-- Records to process follows --

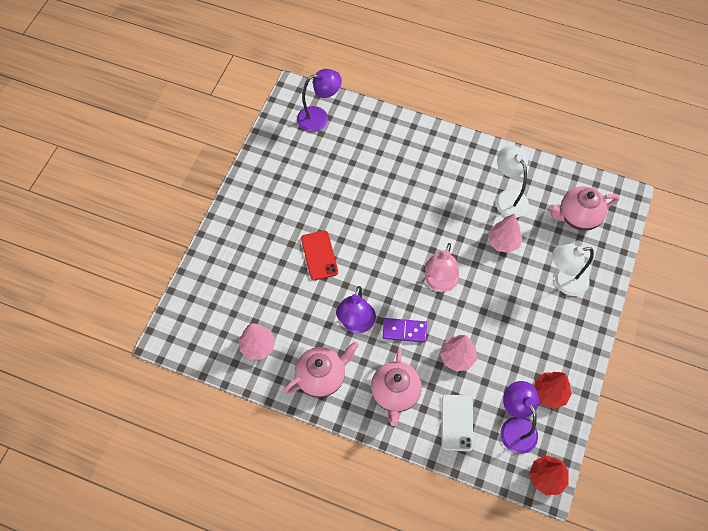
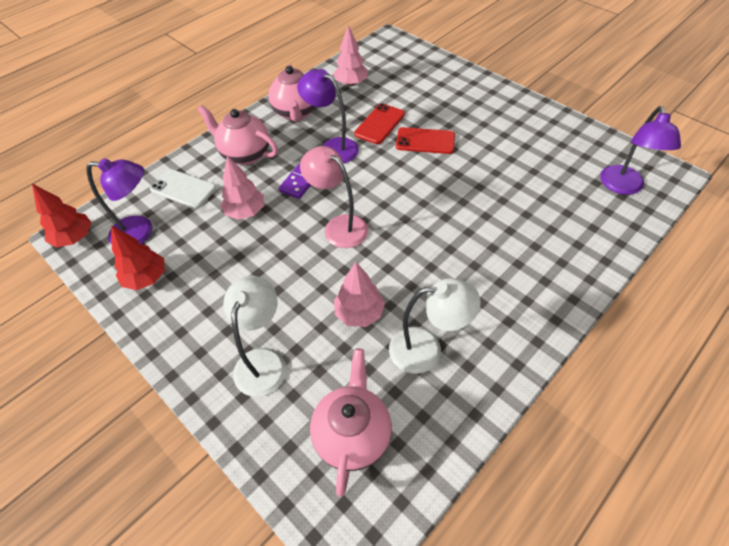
camera: 115 degrees right, 10 degrees down
(310, 298) = (380, 124): none -> red phone

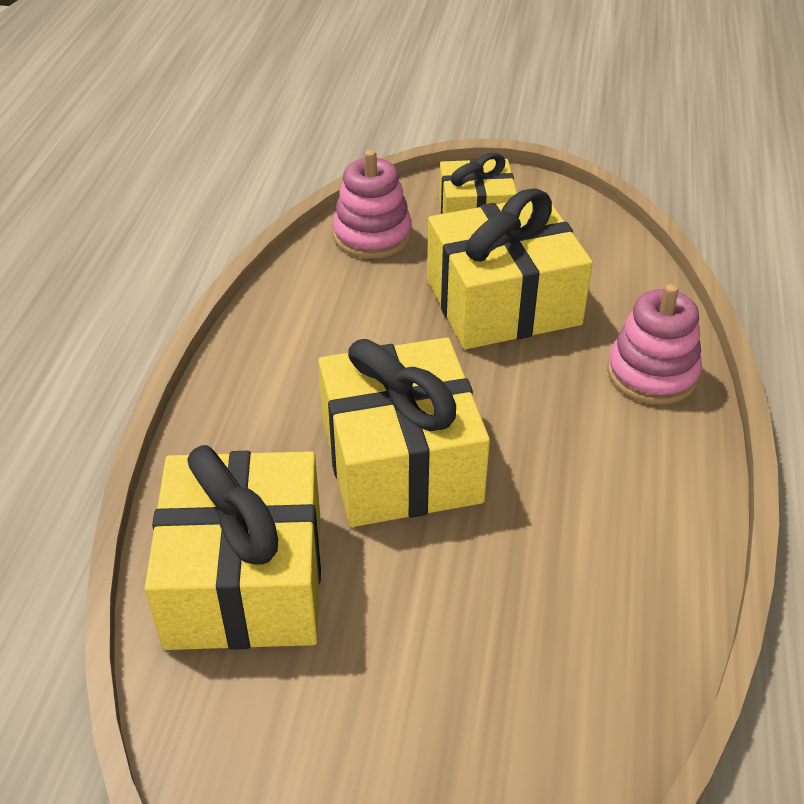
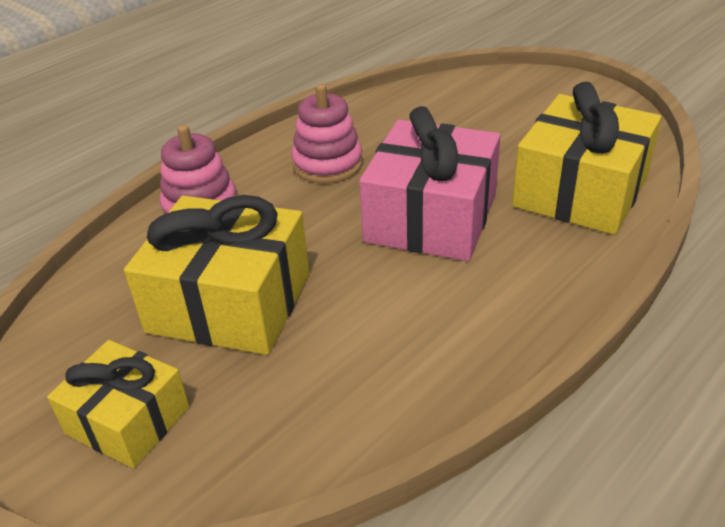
camera: 145 degrees left, 5 degrees down
(372, 235) = (266, 444): pink stacking toy -> pink stacking toy (327, 164)
(400, 461) = (431, 217): yellow gift -> pink gift

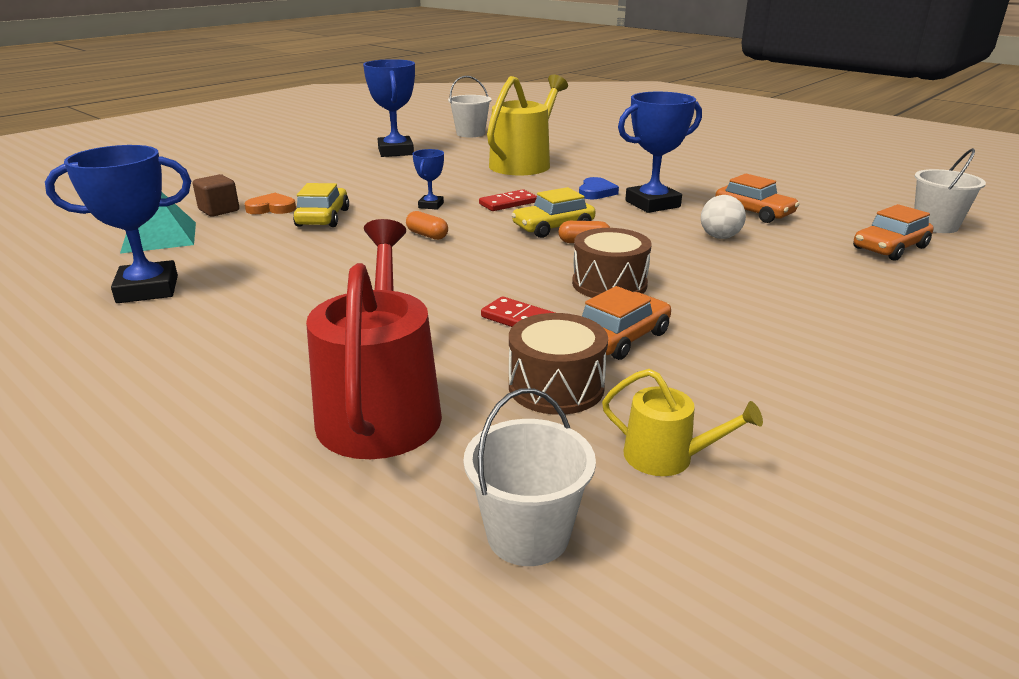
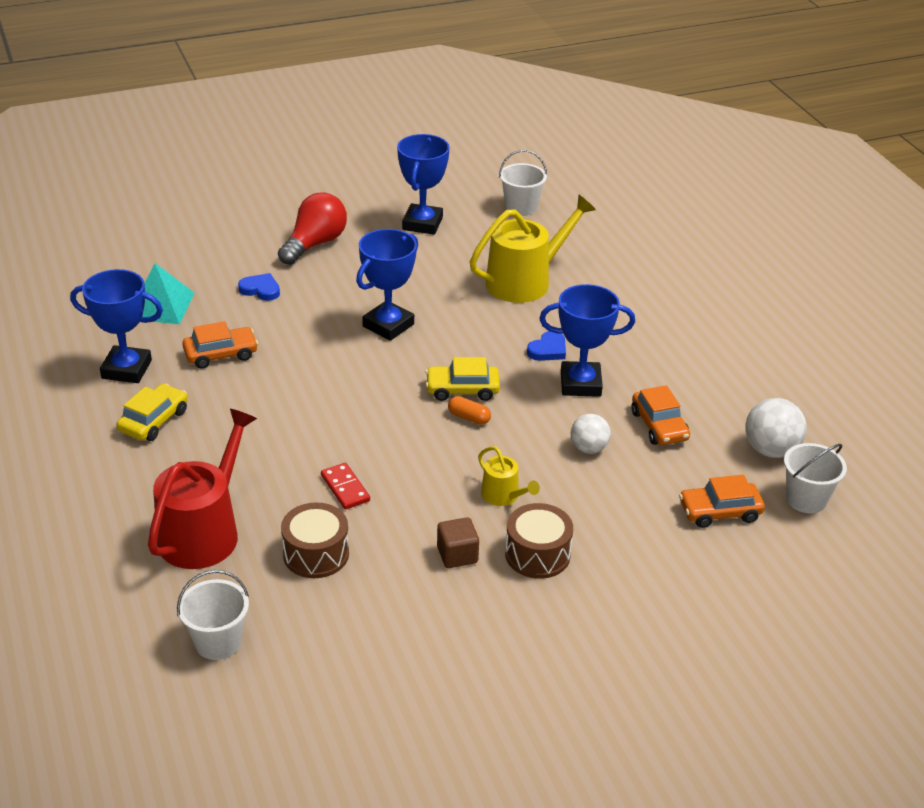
camera: 25 degrees right, 10 degrees up
(219, 210) = (219, 280): brown cube -> brown cube (457, 555)
(272, 208) = (260, 289): orange heart -> blue heart
(303, 175) = (315, 244): none -> red light bulb
(323, 218) = (291, 316): yellow car -> yellow car (154, 421)
(427, 235) = (354, 367): orange capsule -> none
(431, 205) = (388, 325): blue trophy -> blue trophy, size x1.97
(508, 203) = (455, 342): red domino -> none
(609, 284) = (441, 473): brown drum -> brown drum (537, 554)
(620, 337) = (395, 528): orange car -> orange car (221, 354)
(666, 457) = (330, 627): yellow watering can -> yellow watering can (503, 496)
(858, 207) = (770, 450): none -> white ball

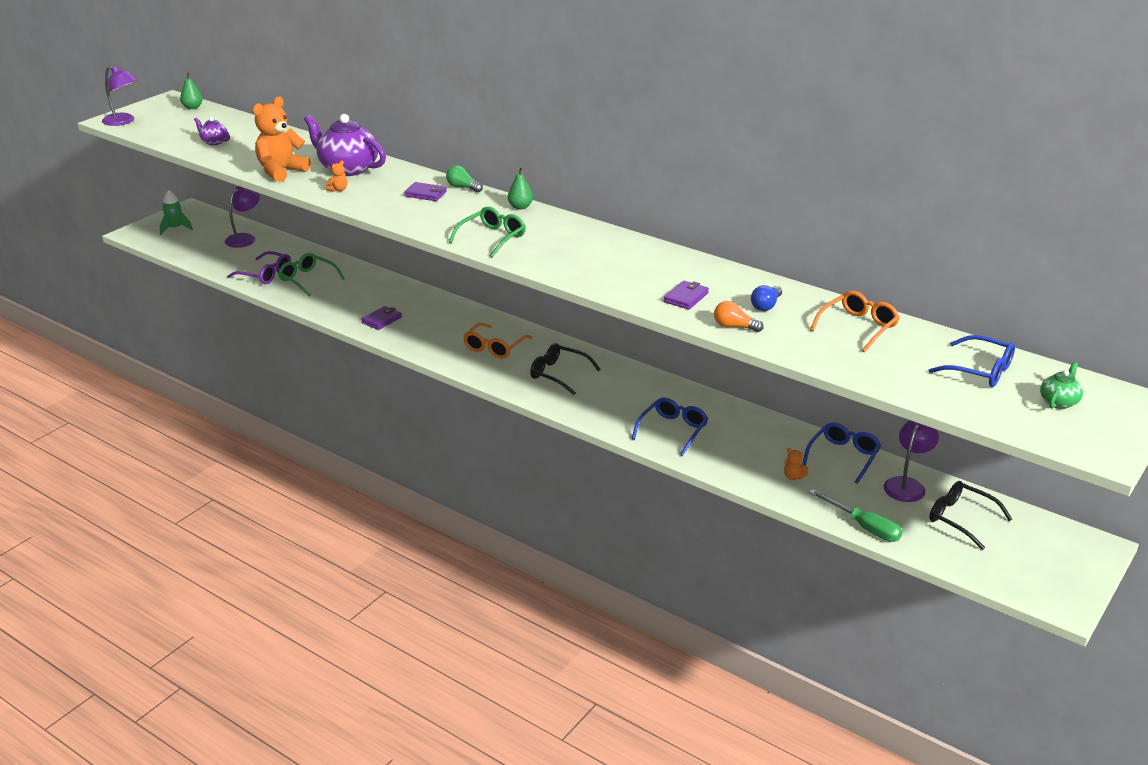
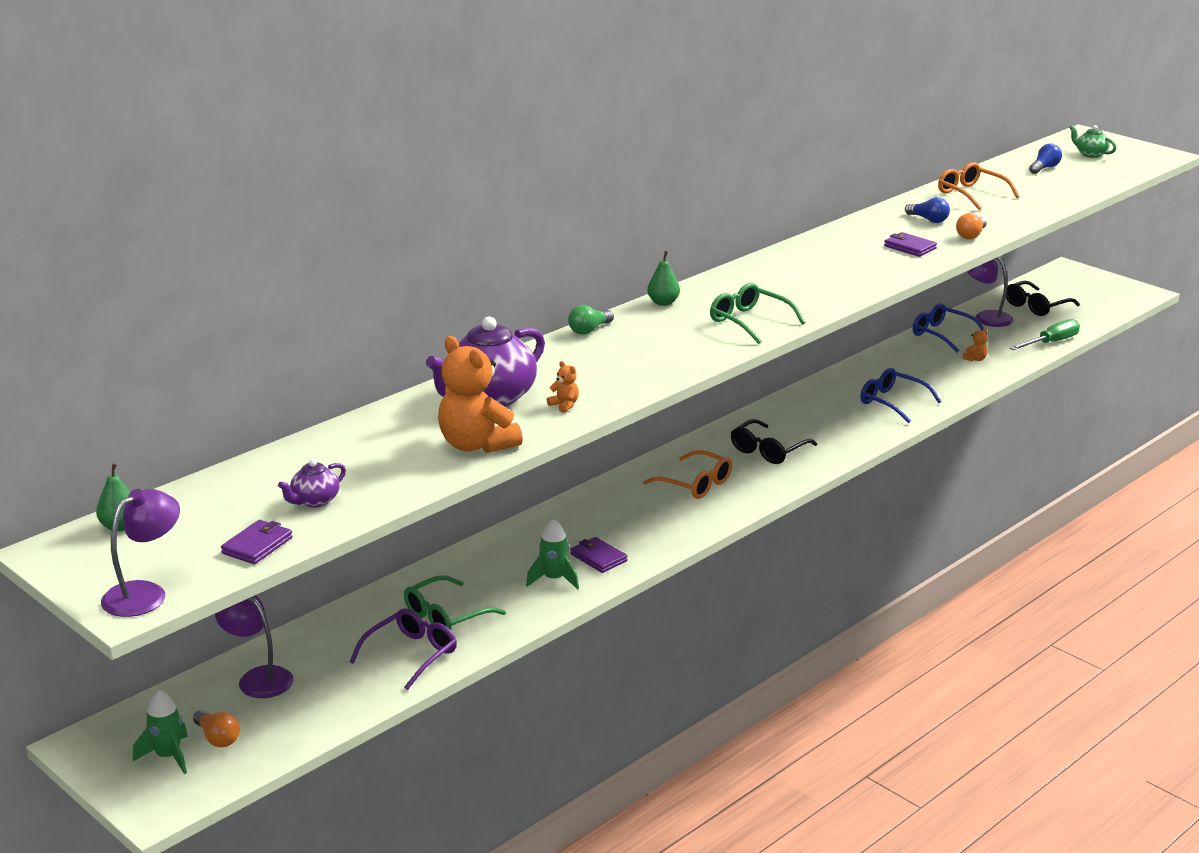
camera: 80 degrees left, 5 degrees down
(189, 237) = (217, 738): none -> orange light bulb
(352, 308) = (554, 579): none -> green rocket
(425, 194) = (602, 352): purple wallet -> purple wallet (257, 545)
(979, 370) = (1044, 168): blue glasses -> blue light bulb

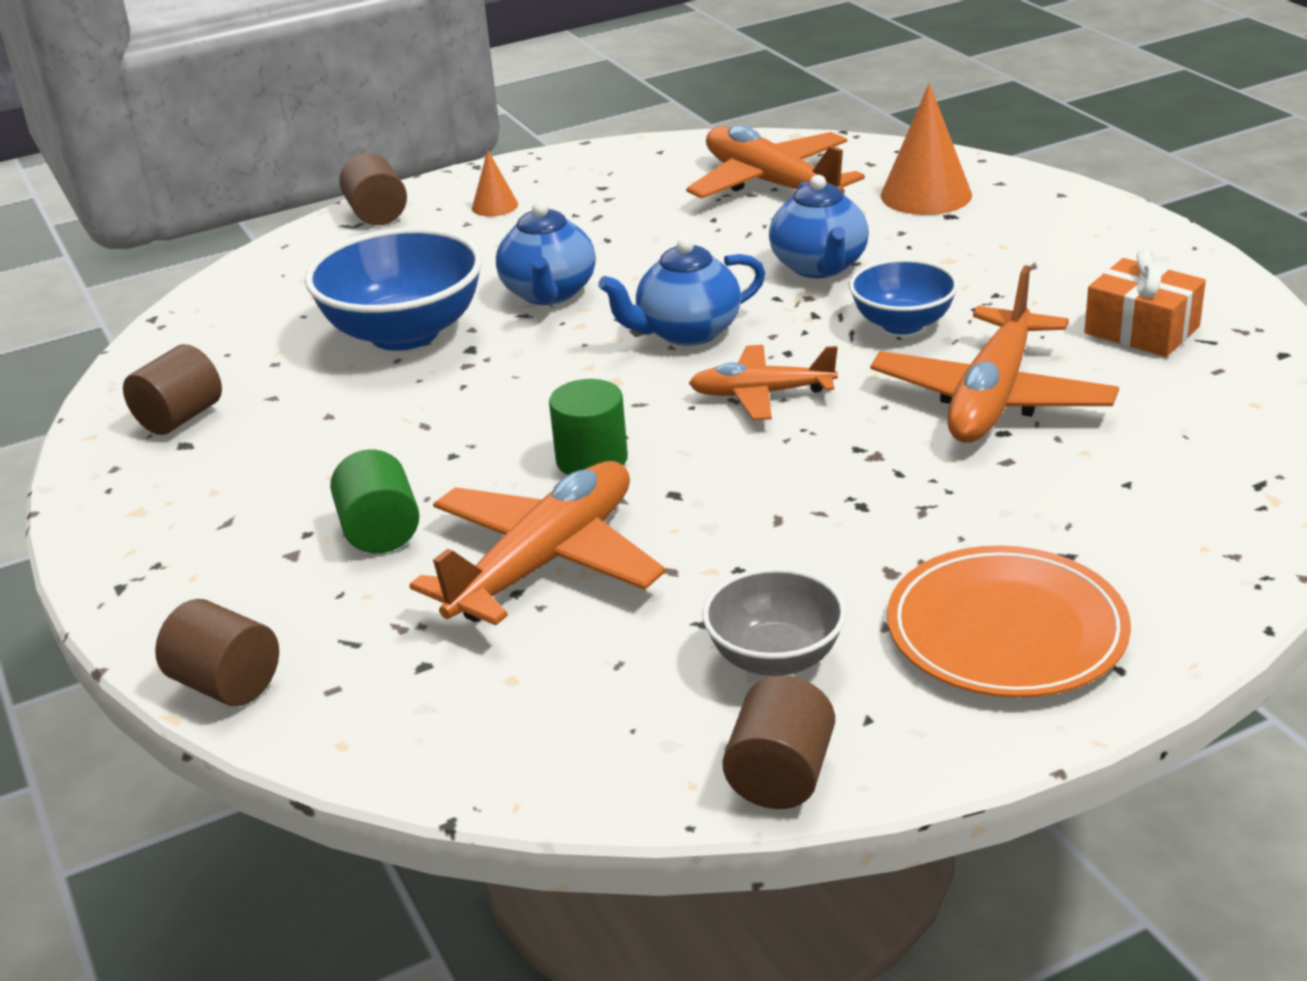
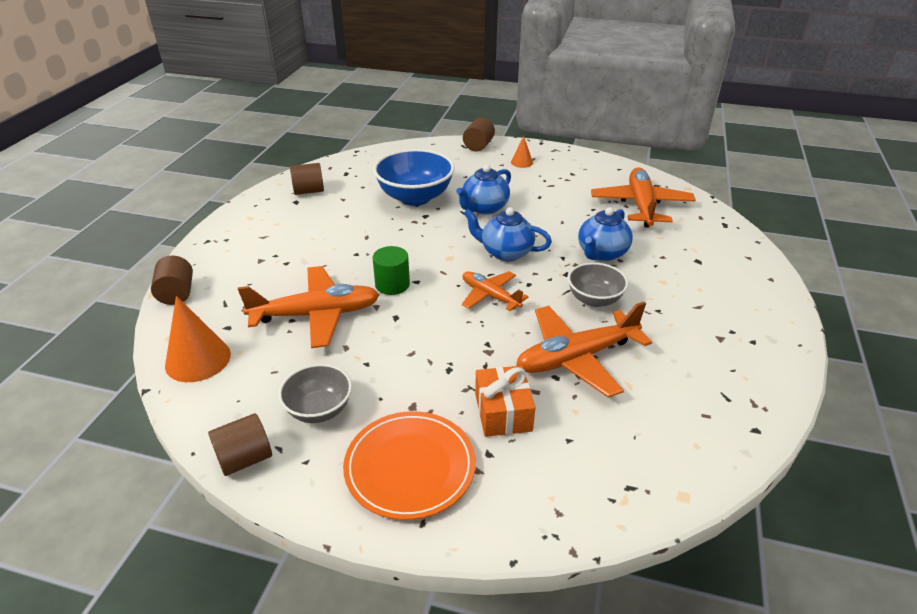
camera: 40 degrees right, 5 degrees up
(380, 532) = (293, 269): green cylinder -> none
(902, 324) = (594, 299): blue bowl -> grey bowl
(926, 195) = (702, 245): orange cone -> orange cone (198, 359)
(1141, 330) = (700, 370): orange gift -> orange gift (503, 412)

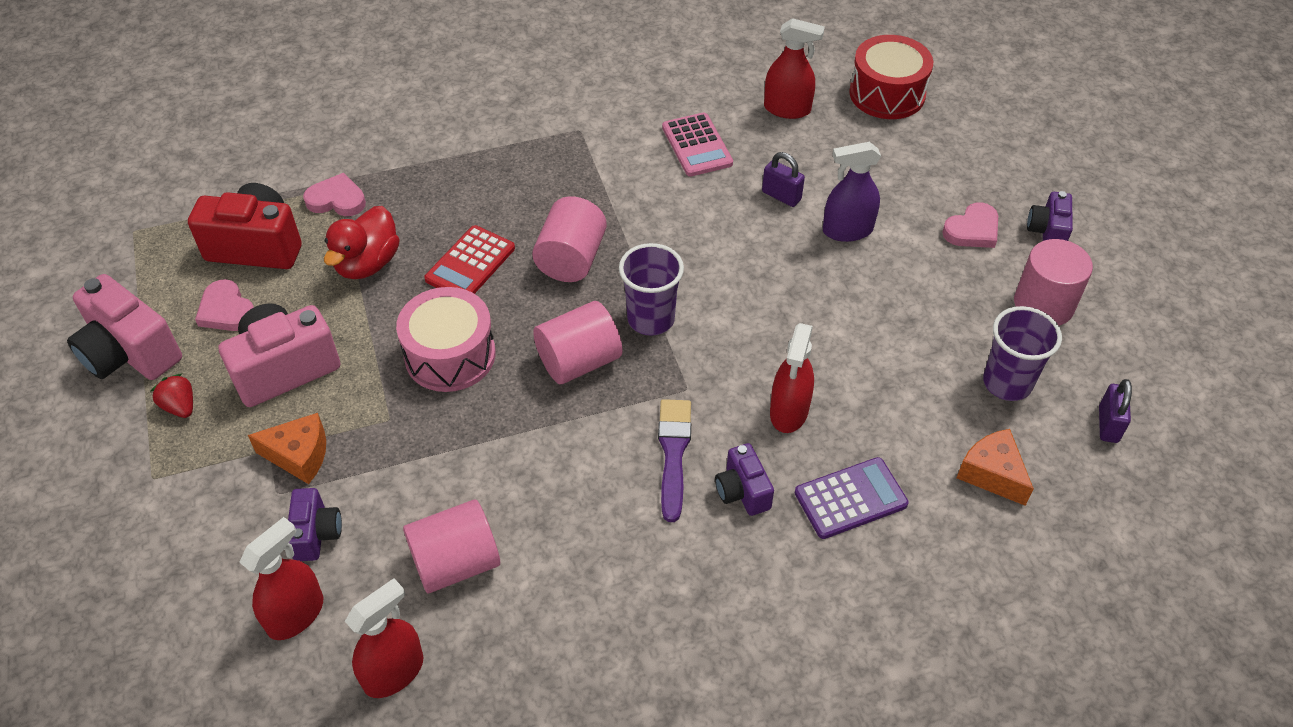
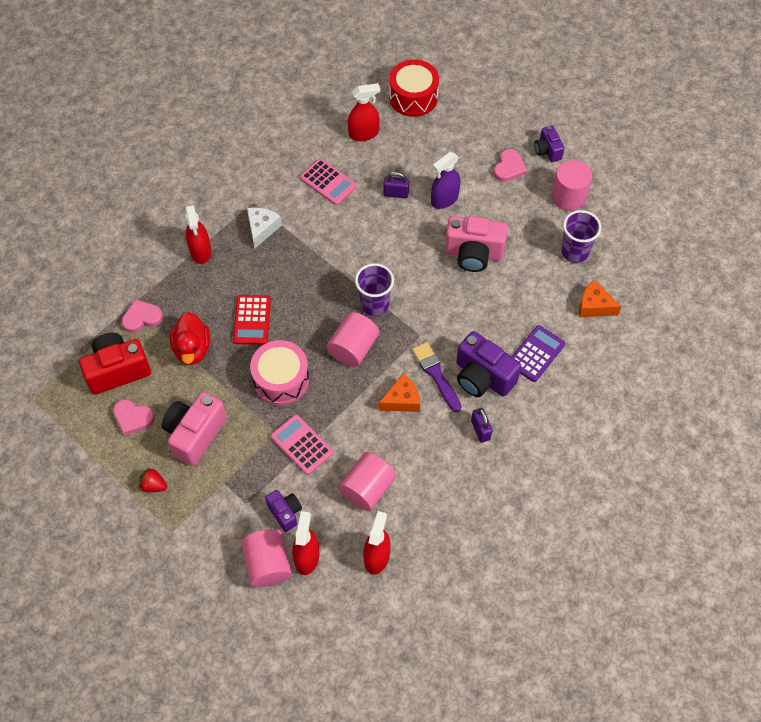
camera: 30 degrees left, 10 degrees up
(130, 353) = (97, 471): pink camera -> pink camera (473, 254)
(299, 455) = (243, 477): orange cheese -> orange cheese (402, 400)
(411, 453) = (301, 445): none -> pink calculator
(568, 163) = (262, 229): none -> white cheese
(571, 259) = (306, 289): pink cylinder -> pink cylinder (268, 564)
(742, 491) = (482, 377): purple camera -> purple camera, size x1.78
(789, 411) = (478, 322): red spray bottle -> red spray bottle (200, 251)
(1108, 424) = (633, 251): purple padlock -> purple padlock (480, 430)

-- Records to process concluded --

> **Assignment**
Retype the records verbatim, but not their images.

> **Your solution**
camera: 115 degrees right, 10 degrees down
(310, 298) = (380, 124): none -> red phone

camera: 145 degrees left, 5 degrees down
(372, 235) = (266, 444): pink stacking toy -> pink stacking toy (327, 164)
(400, 461) = (431, 217): yellow gift -> pink gift

camera: 25 degrees right, 10 degrees up
(219, 210) = (219, 280): brown cube -> brown cube (457, 555)
(272, 208) = (260, 289): orange heart -> blue heart
(303, 175) = (315, 244): none -> red light bulb
(323, 218) = (291, 316): yellow car -> yellow car (154, 421)
(427, 235) = (354, 367): orange capsule -> none
(431, 205) = (388, 325): blue trophy -> blue trophy, size x1.97
(508, 203) = (455, 342): red domino -> none
(609, 284) = (441, 473): brown drum -> brown drum (537, 554)
(620, 337) = (395, 528): orange car -> orange car (221, 354)
(666, 457) = (330, 627): yellow watering can -> yellow watering can (503, 496)
(858, 207) = (770, 450): none -> white ball

camera: 80 degrees left, 5 degrees down
(189, 237) = (217, 738): none -> orange light bulb
(352, 308) = (554, 579): none -> green rocket
(425, 194) = (602, 352): purple wallet -> purple wallet (257, 545)
(979, 370) = (1044, 168): blue glasses -> blue light bulb

camera: 40 degrees right, 5 degrees up
(380, 532) = (293, 269): green cylinder -> none
(902, 324) = (594, 299): blue bowl -> grey bowl
(926, 195) = (702, 245): orange cone -> orange cone (198, 359)
(1141, 330) = (700, 370): orange gift -> orange gift (503, 412)

camera: 30 degrees left, 10 degrees up
(130, 353) = (97, 471): pink camera -> pink camera (473, 254)
(299, 455) = (243, 477): orange cheese -> orange cheese (402, 400)
(411, 453) = (301, 445): none -> pink calculator
(568, 163) = (262, 229): none -> white cheese
(571, 259) = (306, 289): pink cylinder -> pink cylinder (268, 564)
(742, 491) = (482, 377): purple camera -> purple camera, size x1.78
(789, 411) = (478, 322): red spray bottle -> red spray bottle (200, 251)
(1108, 424) = (633, 251): purple padlock -> purple padlock (480, 430)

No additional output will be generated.